- Exercise objective -
Pictures aside, write every record out again word for word.

Records supplied START

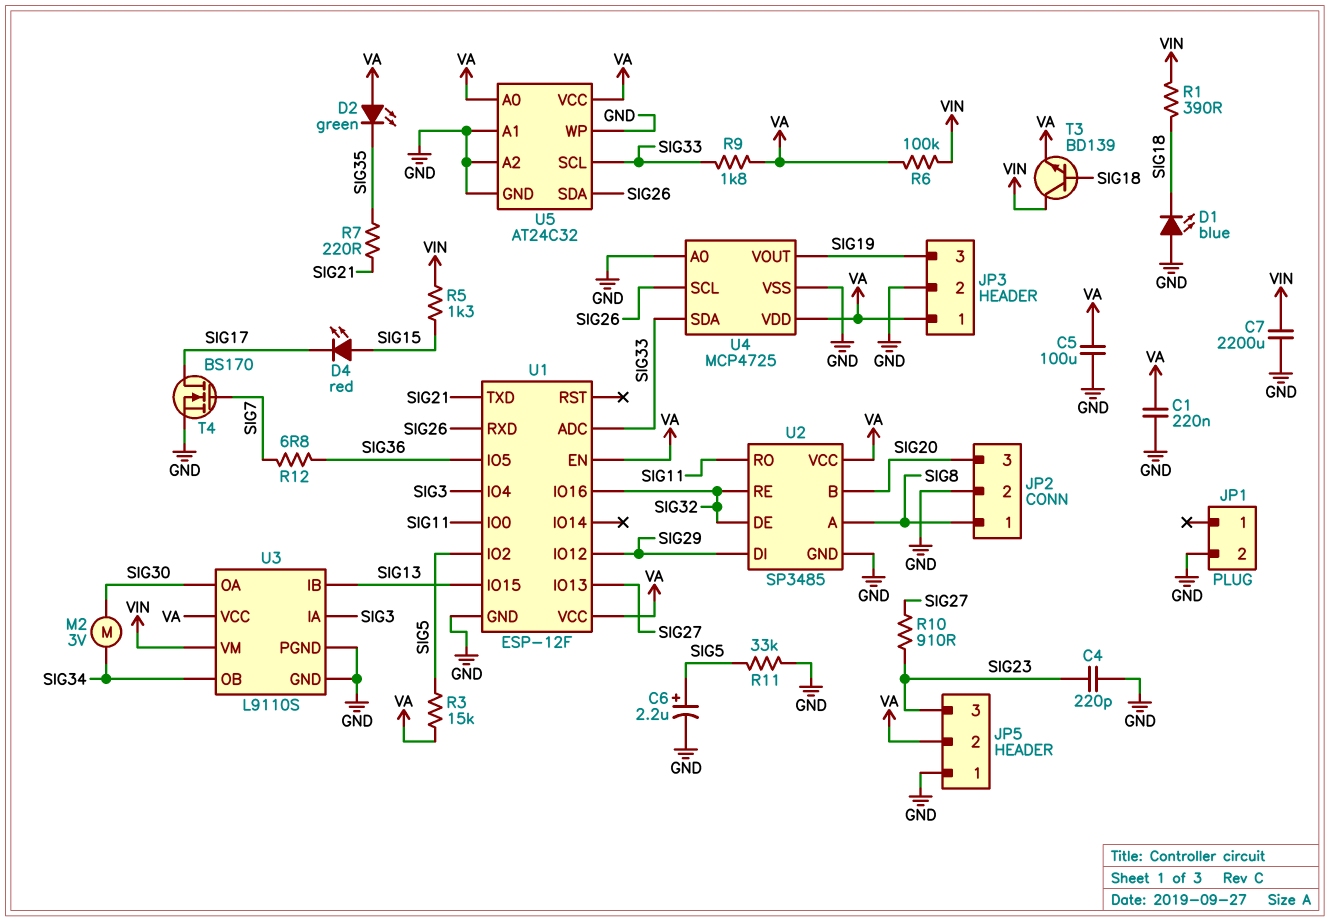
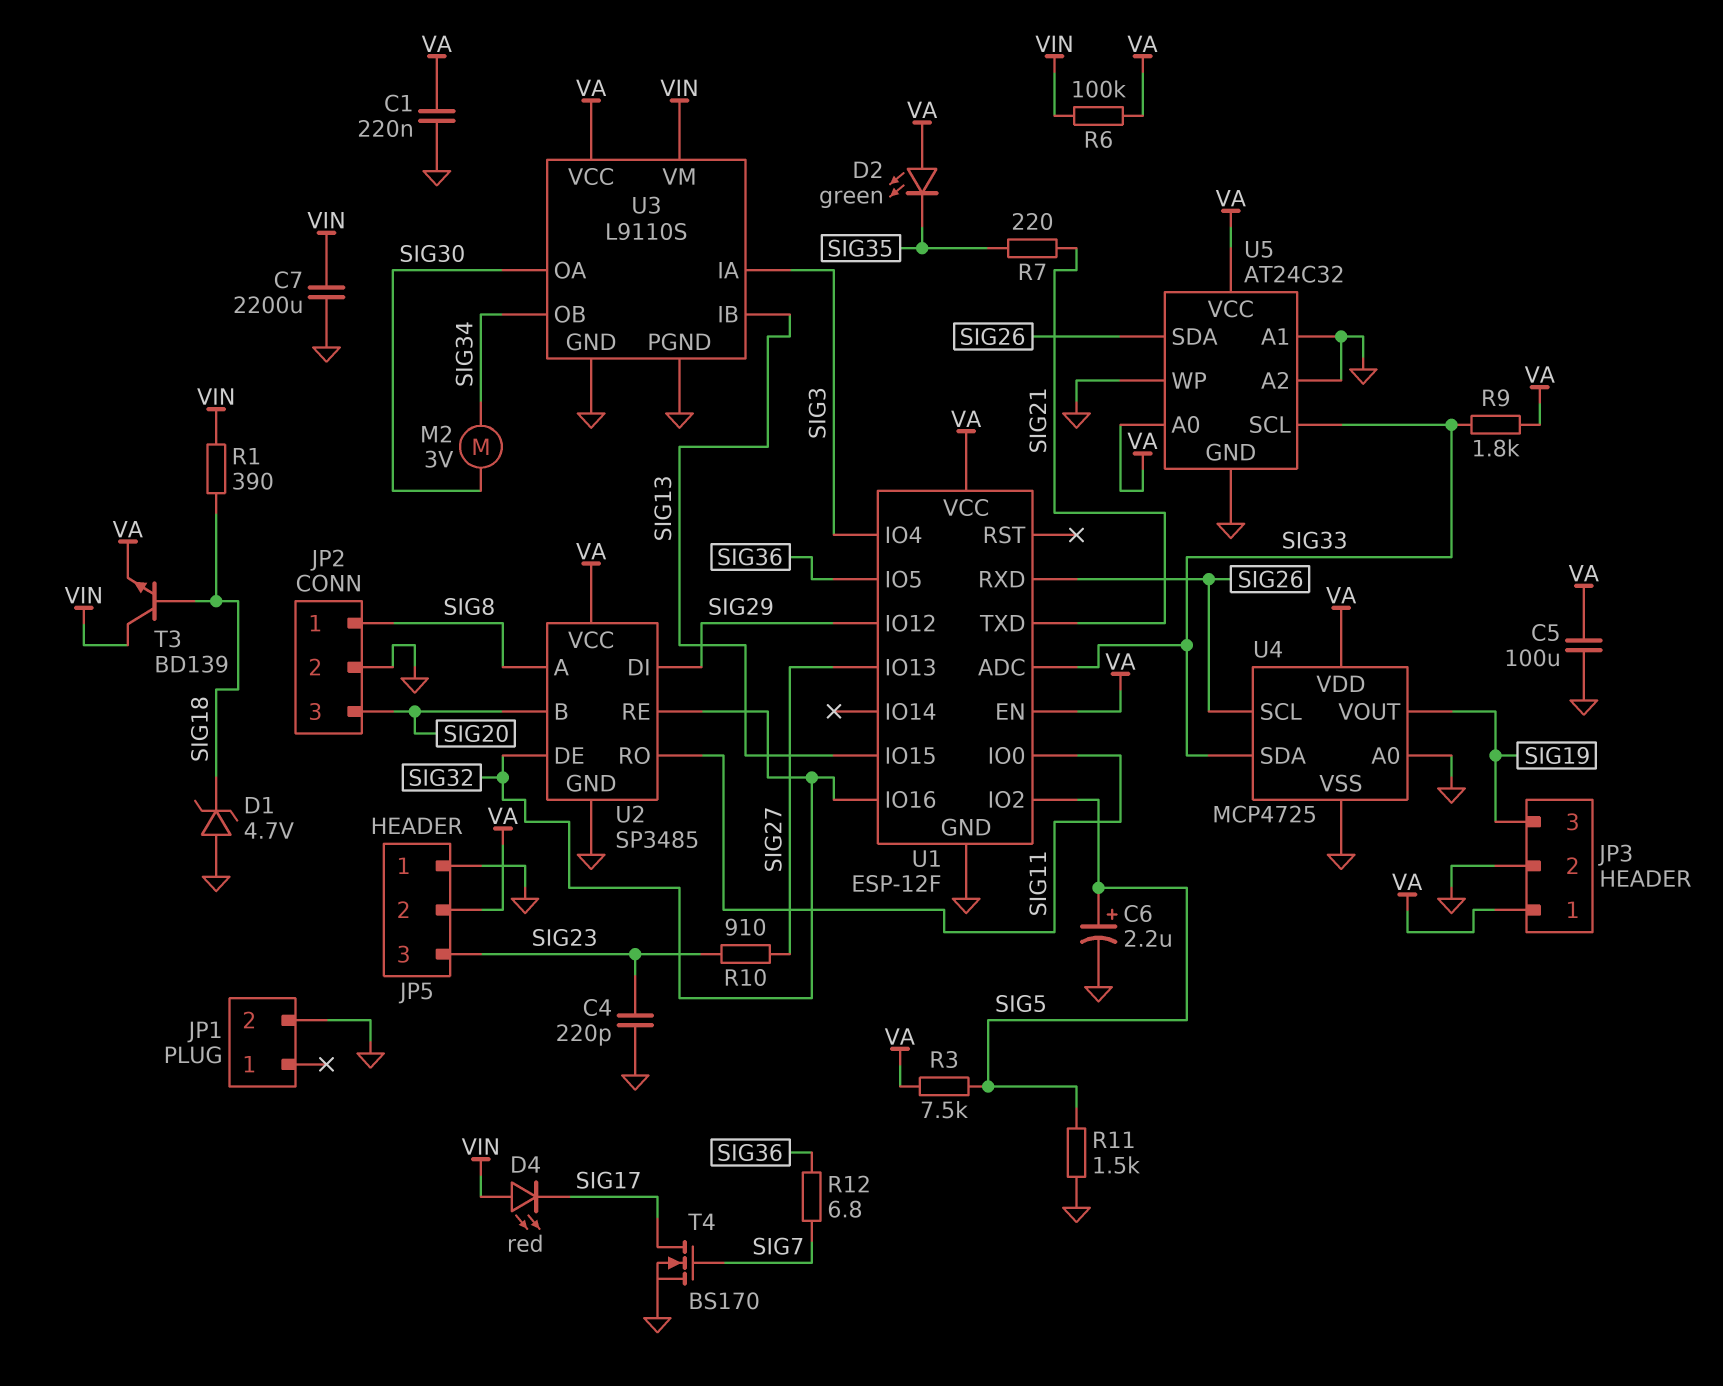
D1: LED blue (A GND, K SIG18) -> zener 4.7V (A GND, K SIG18)
D4: LED red (A SIG15, K SIG17) -> LED red (A VIN, K SIG17)
R3: 15k (SIG5, VA) -> 7.5k (SIG5, VA)
R5: 1.3k (SIG15, VIN) -> none
R11: 33k (GND, SIG5) -> 1.5k (GND, SIG5)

Records supplied END

- Output of the exercise -
D1: LED blue (A GND, K SIG18) -> zener 4.7V (A GND, K SIG18)
D4: LED red (A SIG15, K SIG17) -> LED red (A VIN, K SIG17)
R3: 15k (SIG5, VA) -> 7.5k (SIG5, VA)
R5: 1.3k (SIG15, VIN) -> none
R11: 33k (GND, SIG5) -> 1.5k (GND, SIG5)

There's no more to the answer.